— Work request —
Each line from the one that contains "pink dice: 0 -> 1" down to the last line of the material should be retyped exactly as it stands.
- Opening Delimiter -
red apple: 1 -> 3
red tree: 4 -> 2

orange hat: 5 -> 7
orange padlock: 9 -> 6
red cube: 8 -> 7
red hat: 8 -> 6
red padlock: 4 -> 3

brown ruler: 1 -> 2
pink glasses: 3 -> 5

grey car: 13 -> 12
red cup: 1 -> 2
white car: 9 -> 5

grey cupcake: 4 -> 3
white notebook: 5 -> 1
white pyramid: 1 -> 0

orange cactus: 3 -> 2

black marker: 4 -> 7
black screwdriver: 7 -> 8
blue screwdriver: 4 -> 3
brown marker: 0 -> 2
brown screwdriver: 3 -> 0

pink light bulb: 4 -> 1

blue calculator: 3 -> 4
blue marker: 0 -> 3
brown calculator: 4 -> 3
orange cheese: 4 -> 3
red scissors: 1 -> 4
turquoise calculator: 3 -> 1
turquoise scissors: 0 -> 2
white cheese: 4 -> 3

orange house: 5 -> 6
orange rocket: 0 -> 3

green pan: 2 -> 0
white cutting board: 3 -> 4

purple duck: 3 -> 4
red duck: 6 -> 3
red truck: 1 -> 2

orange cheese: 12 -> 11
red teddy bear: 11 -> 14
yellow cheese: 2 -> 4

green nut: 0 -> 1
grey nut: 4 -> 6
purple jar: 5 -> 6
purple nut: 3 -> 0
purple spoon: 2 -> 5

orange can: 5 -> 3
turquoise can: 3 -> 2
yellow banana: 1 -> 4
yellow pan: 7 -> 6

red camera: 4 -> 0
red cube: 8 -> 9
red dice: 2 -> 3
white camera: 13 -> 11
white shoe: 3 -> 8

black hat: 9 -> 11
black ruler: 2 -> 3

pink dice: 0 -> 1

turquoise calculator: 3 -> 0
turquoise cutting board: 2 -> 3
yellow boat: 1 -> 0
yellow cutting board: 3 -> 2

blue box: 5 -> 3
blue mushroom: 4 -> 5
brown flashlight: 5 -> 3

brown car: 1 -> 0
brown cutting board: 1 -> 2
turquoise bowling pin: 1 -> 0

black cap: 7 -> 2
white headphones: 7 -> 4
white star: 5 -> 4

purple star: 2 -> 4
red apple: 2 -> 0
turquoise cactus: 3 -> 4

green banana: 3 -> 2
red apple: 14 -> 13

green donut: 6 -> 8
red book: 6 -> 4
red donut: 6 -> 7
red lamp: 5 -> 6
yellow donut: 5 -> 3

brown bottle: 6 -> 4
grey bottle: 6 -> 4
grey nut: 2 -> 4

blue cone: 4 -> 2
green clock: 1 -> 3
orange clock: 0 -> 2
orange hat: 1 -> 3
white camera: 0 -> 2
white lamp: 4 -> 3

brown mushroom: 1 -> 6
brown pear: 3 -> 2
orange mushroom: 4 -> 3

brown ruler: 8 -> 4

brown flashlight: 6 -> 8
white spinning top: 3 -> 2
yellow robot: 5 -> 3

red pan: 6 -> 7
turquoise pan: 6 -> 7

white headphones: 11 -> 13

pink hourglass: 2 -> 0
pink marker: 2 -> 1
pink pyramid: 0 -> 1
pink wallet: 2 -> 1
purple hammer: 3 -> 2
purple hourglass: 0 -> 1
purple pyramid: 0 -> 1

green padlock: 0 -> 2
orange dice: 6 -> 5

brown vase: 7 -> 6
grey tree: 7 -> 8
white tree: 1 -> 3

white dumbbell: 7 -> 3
- Closing Delimiter -
— Task answer —
pink dice: 0 -> 1

turquoise calculator: 3 -> 0
turquoise cutting board: 2 -> 3
yellow boat: 1 -> 0
yellow cutting board: 3 -> 2

blue box: 5 -> 3
blue mushroom: 4 -> 5
brown flashlight: 5 -> 3

brown car: 1 -> 0
brown cutting board: 1 -> 2
turquoise bowling pin: 1 -> 0

black cap: 7 -> 2
white headphones: 7 -> 4
white star: 5 -> 4

purple star: 2 -> 4
red apple: 2 -> 0
turquoise cactus: 3 -> 4

green banana: 3 -> 2
red apple: 14 -> 13

green donut: 6 -> 8
red book: 6 -> 4
red donut: 6 -> 7
red lamp: 5 -> 6
yellow donut: 5 -> 3

brown bottle: 6 -> 4
grey bottle: 6 -> 4
grey nut: 2 -> 4

blue cone: 4 -> 2
green clock: 1 -> 3
orange clock: 0 -> 2
orange hat: 1 -> 3
white camera: 0 -> 2
white lamp: 4 -> 3

brown mushroom: 1 -> 6
brown pear: 3 -> 2
orange mushroom: 4 -> 3

brown ruler: 8 -> 4

brown flashlight: 6 -> 8
white spinning top: 3 -> 2
yellow robot: 5 -> 3

red pan: 6 -> 7
turquoise pan: 6 -> 7

white headphones: 11 -> 13

pink hourglass: 2 -> 0
pink marker: 2 -> 1
pink pyramid: 0 -> 1
pink wallet: 2 -> 1
purple hammer: 3 -> 2
purple hourglass: 0 -> 1
purple pyramid: 0 -> 1

green padlock: 0 -> 2
orange dice: 6 -> 5

brown vase: 7 -> 6
grey tree: 7 -> 8
white tree: 1 -> 3

white dumbbell: 7 -> 3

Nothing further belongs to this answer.